Start of Extracted information
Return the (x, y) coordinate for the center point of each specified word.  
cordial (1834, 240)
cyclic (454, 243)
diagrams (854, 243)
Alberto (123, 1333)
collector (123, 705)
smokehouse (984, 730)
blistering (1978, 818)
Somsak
End of Extracted information
Exercise aim: Please return each of the records above, reproducing every line with no changes.

Result of the exercise:
Return the (x, y) coordinate for the center point of each specified word.  
cordial (1834, 240)
cyclic (454, 243)
diagrams (854, 243)
Alberto (123, 1333)
collector (123, 705)
smokehouse (984, 730)
blistering (1978, 818)
Somsak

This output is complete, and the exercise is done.